→ **Work to complete**
Using the records below, copy every line that holds the string "SENS".

→ **Entries shown**
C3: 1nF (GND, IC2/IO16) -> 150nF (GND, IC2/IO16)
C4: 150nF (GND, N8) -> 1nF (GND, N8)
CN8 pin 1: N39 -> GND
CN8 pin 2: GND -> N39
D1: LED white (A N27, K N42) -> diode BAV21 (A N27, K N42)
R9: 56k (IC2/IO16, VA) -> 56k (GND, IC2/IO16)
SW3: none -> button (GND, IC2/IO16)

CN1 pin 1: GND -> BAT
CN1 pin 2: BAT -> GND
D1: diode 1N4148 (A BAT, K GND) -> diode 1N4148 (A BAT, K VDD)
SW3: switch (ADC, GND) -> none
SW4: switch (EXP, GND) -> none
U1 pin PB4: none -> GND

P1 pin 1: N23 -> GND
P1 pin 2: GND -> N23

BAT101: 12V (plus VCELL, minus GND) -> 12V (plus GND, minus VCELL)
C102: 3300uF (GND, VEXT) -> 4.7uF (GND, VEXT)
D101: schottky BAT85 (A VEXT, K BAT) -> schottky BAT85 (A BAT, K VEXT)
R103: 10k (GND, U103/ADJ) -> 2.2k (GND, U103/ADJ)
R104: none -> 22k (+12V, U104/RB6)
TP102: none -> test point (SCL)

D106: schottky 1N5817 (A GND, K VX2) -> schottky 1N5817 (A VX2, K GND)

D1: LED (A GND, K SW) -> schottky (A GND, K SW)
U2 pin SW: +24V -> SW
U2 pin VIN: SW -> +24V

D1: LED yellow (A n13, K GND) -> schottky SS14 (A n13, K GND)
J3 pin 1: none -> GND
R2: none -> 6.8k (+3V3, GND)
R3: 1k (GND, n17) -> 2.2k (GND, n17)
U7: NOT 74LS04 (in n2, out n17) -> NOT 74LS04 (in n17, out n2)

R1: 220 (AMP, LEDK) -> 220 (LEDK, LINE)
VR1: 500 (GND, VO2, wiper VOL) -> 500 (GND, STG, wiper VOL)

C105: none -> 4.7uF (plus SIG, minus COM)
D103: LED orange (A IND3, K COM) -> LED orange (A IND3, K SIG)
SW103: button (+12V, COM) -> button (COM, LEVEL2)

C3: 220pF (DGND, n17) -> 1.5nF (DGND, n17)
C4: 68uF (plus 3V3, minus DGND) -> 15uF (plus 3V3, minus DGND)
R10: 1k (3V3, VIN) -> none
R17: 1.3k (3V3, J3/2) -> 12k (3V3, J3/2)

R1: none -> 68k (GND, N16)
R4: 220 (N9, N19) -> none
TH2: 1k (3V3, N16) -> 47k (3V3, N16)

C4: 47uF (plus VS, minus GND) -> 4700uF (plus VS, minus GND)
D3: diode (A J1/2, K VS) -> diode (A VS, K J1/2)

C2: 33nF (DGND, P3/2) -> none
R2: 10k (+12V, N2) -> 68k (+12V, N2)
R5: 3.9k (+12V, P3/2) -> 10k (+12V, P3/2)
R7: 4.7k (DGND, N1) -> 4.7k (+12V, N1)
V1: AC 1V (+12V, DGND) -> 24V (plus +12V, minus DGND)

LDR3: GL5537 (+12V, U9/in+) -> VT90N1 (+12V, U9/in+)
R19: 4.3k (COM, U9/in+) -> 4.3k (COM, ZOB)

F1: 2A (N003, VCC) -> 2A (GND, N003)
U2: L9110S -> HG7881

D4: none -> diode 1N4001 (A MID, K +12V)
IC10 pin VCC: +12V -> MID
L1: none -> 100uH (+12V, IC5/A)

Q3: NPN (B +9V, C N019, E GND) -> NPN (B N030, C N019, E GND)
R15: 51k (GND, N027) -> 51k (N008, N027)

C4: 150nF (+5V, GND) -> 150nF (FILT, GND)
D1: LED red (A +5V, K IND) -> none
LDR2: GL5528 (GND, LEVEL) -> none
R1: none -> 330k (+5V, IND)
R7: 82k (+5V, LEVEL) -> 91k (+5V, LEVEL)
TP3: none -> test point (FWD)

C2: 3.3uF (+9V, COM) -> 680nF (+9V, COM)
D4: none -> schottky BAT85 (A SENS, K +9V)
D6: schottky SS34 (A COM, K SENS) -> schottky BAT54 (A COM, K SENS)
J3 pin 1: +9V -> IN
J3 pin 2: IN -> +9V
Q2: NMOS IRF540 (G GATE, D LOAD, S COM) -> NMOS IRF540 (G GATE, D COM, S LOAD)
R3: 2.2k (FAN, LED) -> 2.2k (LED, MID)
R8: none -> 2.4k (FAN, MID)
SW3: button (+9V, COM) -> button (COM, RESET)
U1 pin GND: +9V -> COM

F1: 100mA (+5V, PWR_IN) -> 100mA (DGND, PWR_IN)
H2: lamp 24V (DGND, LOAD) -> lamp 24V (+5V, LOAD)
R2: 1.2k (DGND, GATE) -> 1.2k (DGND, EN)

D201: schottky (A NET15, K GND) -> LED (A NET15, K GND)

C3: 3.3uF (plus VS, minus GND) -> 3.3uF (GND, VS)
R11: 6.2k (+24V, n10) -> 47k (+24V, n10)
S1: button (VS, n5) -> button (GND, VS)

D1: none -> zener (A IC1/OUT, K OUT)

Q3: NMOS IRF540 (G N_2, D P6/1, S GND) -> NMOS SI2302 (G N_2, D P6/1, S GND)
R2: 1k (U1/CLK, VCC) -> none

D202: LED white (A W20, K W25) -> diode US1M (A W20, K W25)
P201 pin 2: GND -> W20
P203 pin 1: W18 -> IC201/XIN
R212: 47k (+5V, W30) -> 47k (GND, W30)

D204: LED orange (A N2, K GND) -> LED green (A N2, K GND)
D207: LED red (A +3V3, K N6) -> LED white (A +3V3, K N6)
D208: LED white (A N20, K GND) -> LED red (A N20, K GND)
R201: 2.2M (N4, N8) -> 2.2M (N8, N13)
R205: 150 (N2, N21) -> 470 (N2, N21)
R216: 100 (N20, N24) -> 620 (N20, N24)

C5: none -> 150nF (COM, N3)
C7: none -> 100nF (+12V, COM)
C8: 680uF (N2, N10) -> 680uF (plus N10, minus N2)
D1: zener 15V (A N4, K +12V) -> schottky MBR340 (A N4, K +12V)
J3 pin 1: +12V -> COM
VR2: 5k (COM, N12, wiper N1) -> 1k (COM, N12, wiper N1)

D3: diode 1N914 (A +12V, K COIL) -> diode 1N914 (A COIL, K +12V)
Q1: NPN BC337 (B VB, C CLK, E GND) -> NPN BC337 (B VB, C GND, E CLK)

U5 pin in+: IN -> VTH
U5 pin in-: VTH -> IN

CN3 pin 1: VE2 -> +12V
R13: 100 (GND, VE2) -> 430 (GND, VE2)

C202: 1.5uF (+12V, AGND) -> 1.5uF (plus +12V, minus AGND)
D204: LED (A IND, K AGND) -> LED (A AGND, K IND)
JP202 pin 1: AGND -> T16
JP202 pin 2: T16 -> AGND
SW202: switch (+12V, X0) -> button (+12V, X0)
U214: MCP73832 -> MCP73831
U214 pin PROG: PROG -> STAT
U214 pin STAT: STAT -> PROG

→ **Response below**
D4: none -> schottky BAT85 (A SENS, K +9V)
D6: schottky SS34 (A COM, K SENS) -> schottky BAT54 (A COM, K SENS)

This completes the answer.